- _Exercise aim_
Give the lines again exactly as they appear, beginning at the one with "camera: 30 degrees left, 0 degrees up" and ending at the last line of the records.

=== Begin Enclosure ===

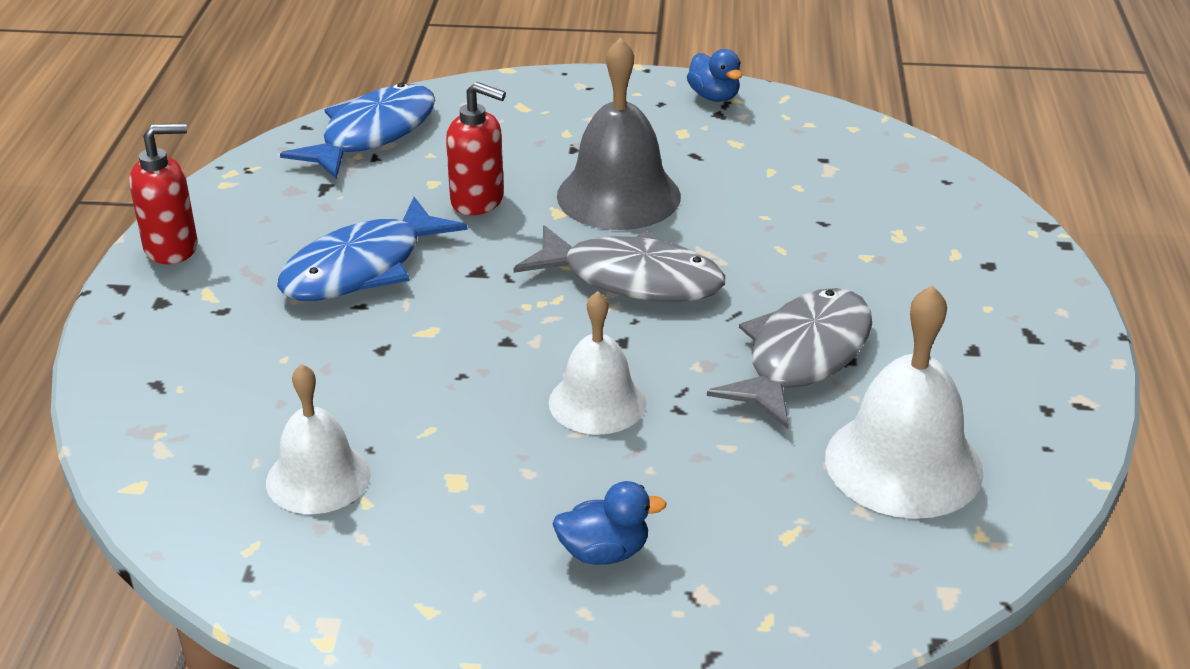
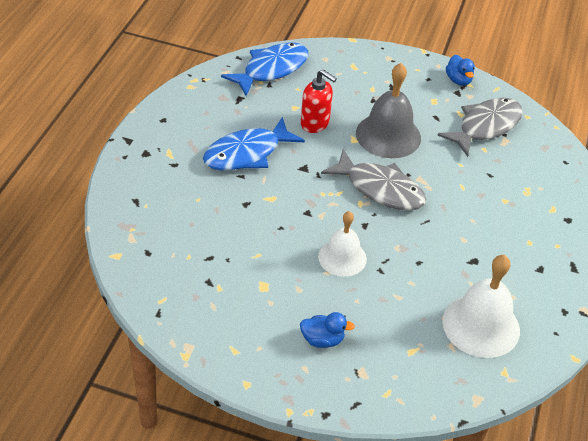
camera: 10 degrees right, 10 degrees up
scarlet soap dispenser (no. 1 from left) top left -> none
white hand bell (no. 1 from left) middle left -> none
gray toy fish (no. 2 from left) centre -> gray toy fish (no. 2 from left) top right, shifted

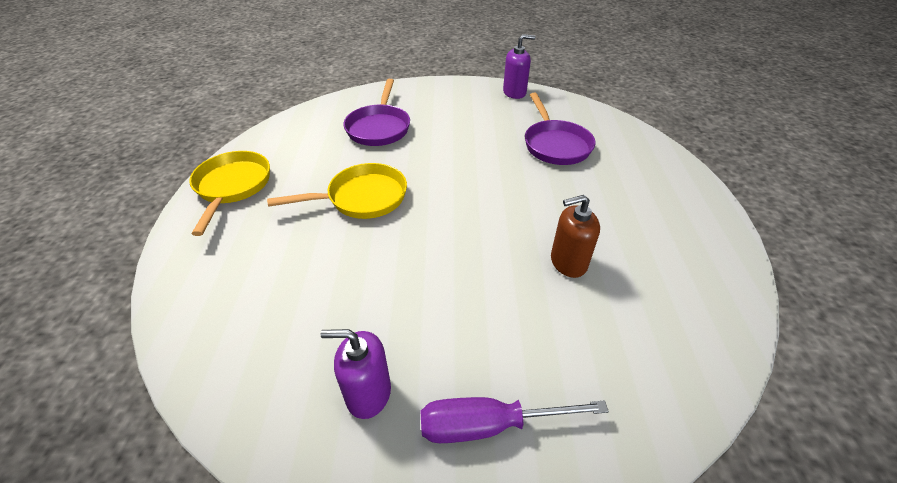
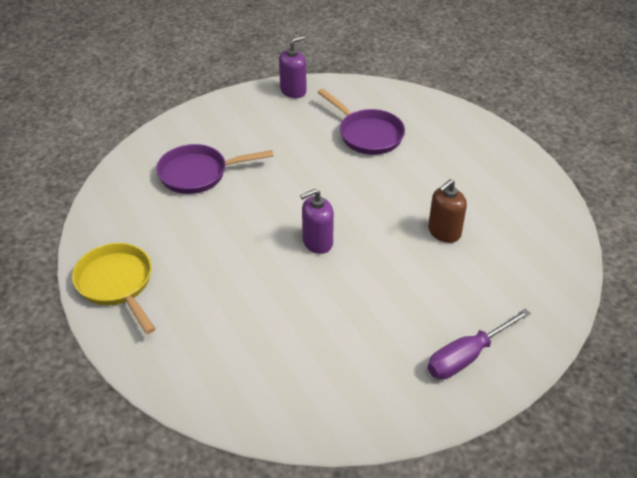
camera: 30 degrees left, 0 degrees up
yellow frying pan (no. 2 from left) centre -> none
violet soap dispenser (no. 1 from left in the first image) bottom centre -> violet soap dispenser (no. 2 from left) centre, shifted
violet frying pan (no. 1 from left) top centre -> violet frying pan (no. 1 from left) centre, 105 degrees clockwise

=== End Enclosure ===

- _Your response_
camera: 30 degrees left, 0 degrees up
yellow frying pan (no. 2 from left) centre -> none
violet soap dispenser (no. 1 from left in the first image) bottom centre -> violet soap dispenser (no. 2 from left) centre, shifted
violet frying pan (no. 1 from left) top centre -> violet frying pan (no. 1 from left) centre, 105 degrees clockwise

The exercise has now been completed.